Select all lines holding the word "SERVO" from the entries that follow.

[Opening Task material section]

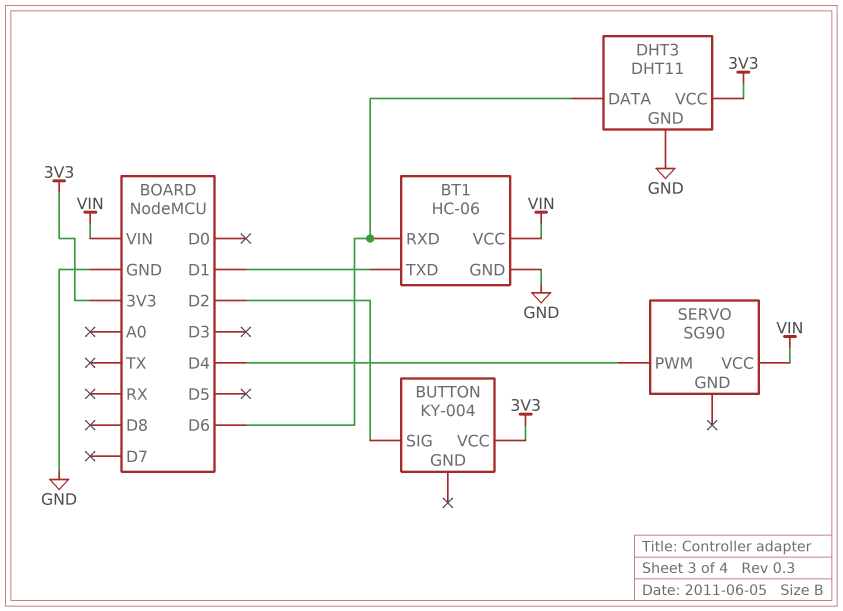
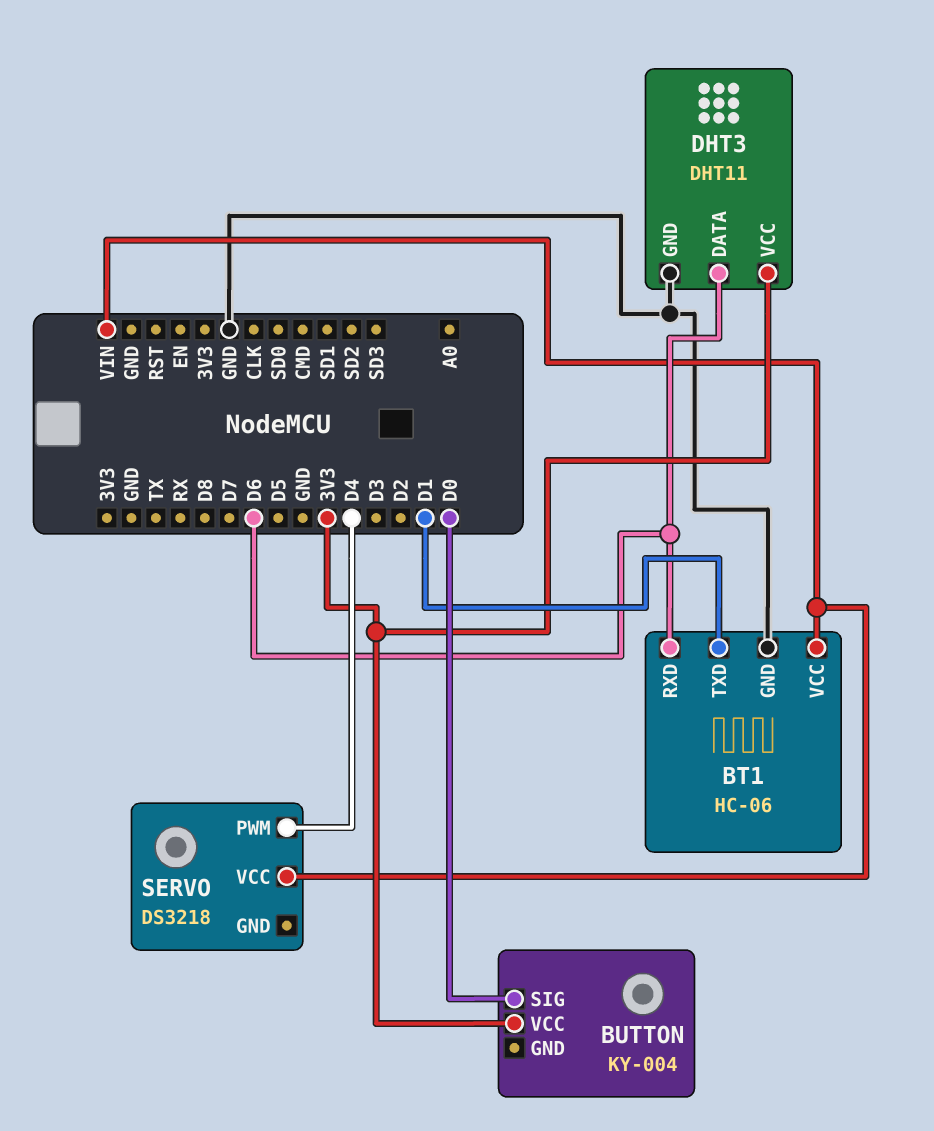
BUTTON pin SIG: D2 -> D0
SERVO: SG90 -> DS3218

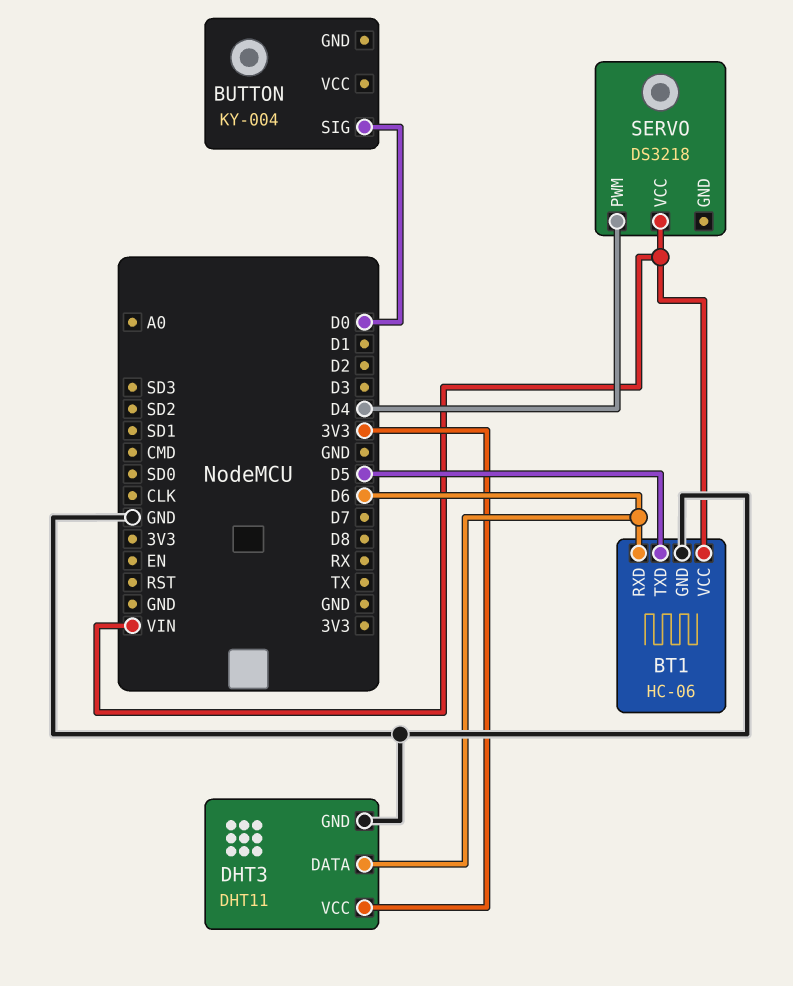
BT1 pin TXD: D1 -> D5
BUTTON pin VCC: 3V3 -> none

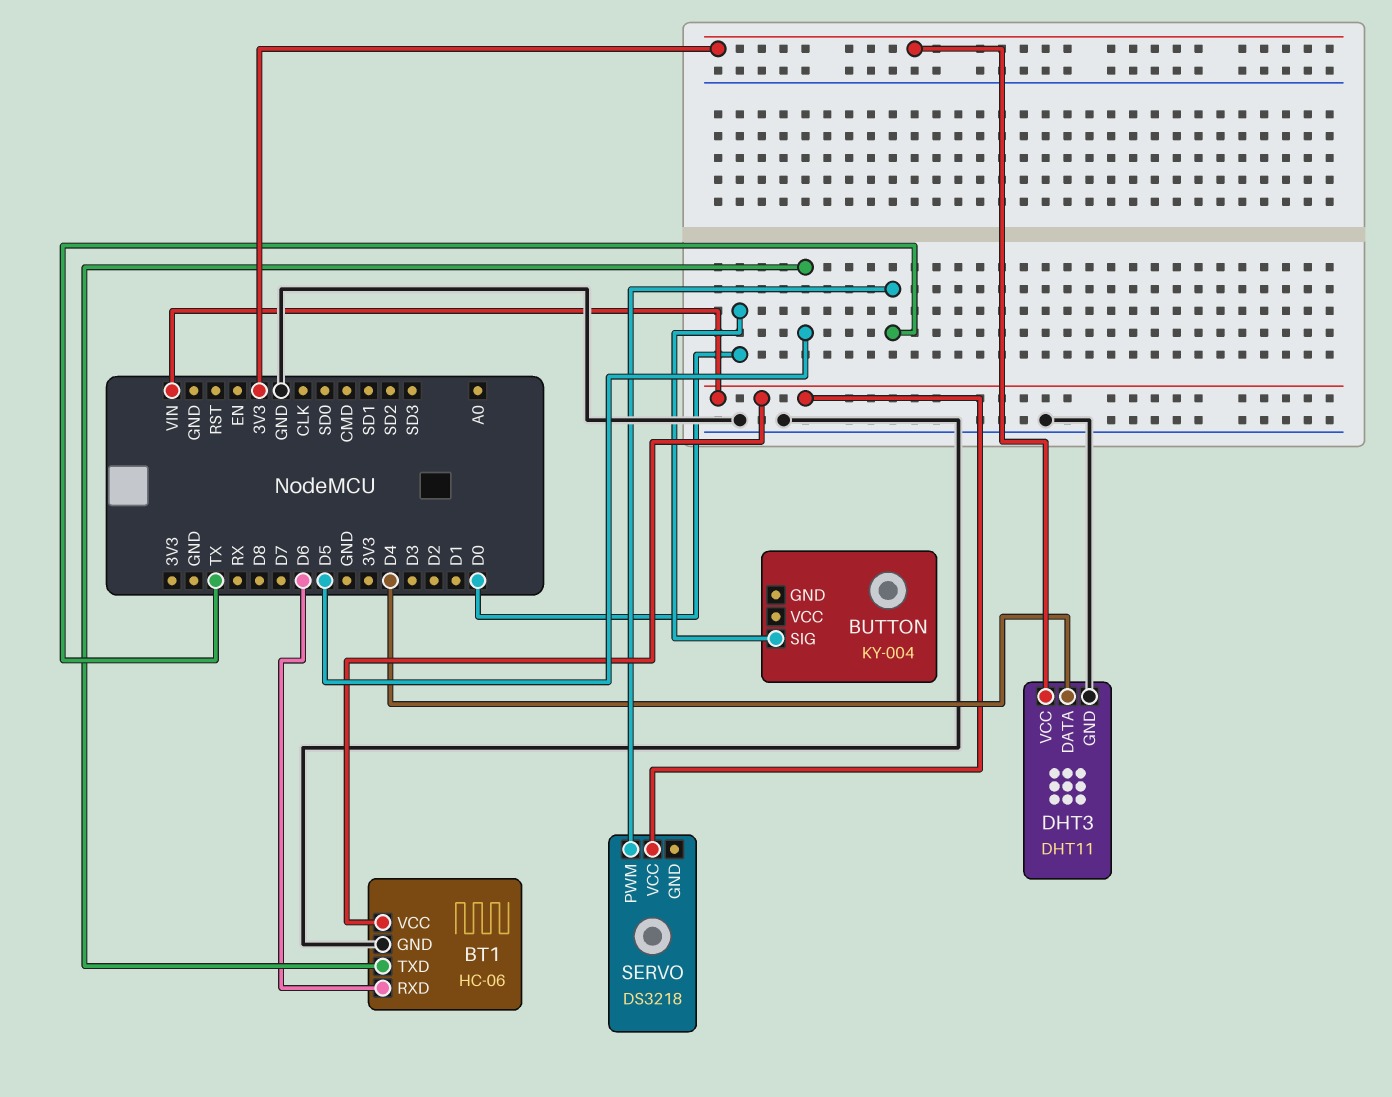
DHT3 pin DATA: D6 -> D4
SERVO pin PWM: D4 -> TX

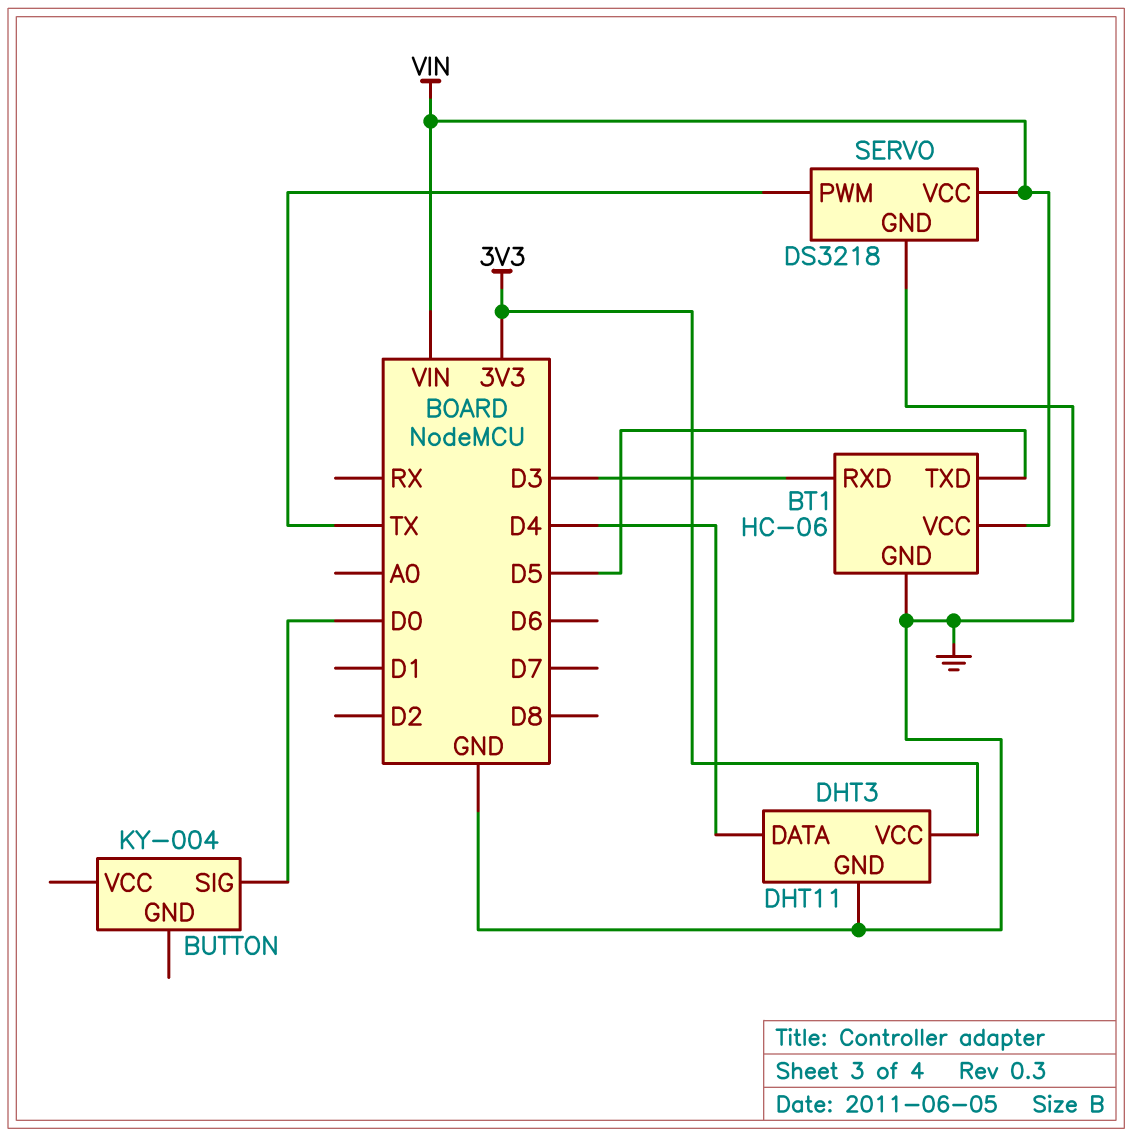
BT1 pin RXD: D6 -> D3
SERVO pin GND: none -> GND

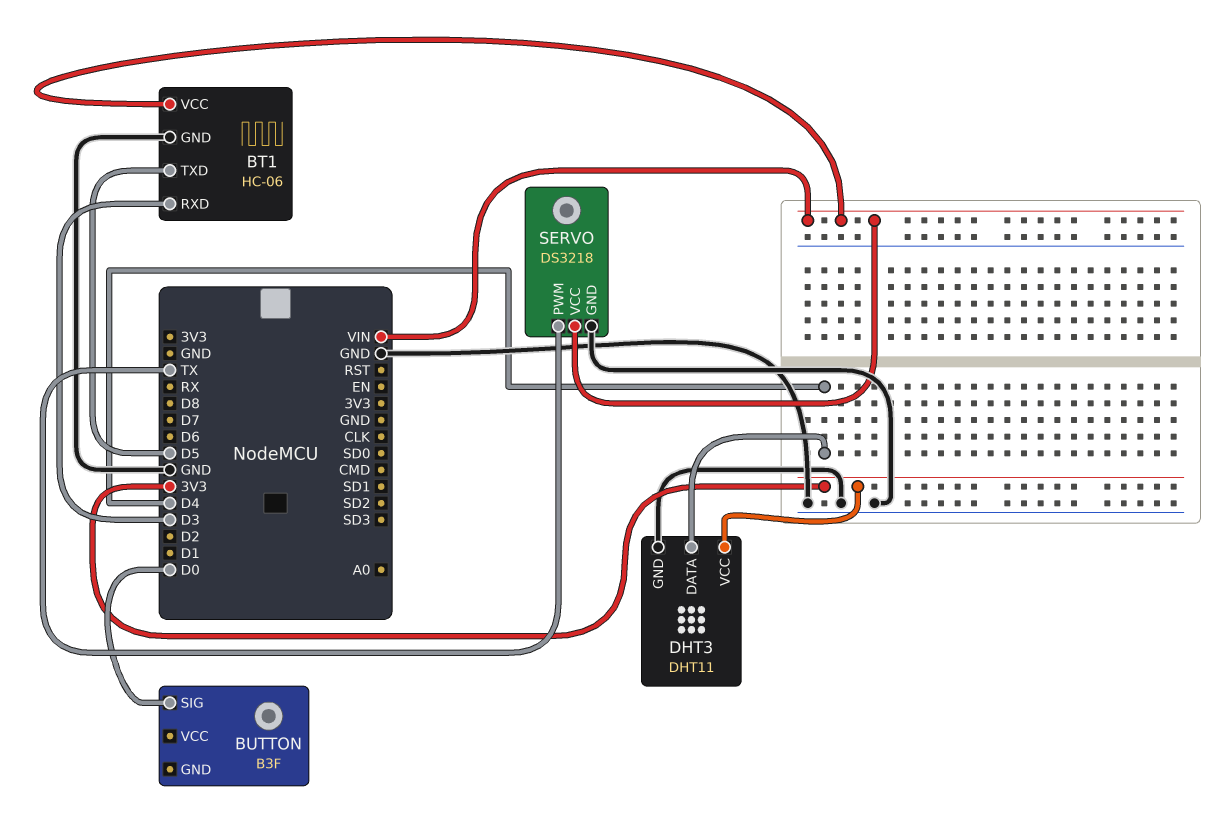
BUTTON: KY-004 -> B3F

[Closing Task material section]

- **Output of the task**:
SERVO: SG90 -> DS3218
SERVO pin PWM: D4 -> TX
SERVO pin GND: none -> GND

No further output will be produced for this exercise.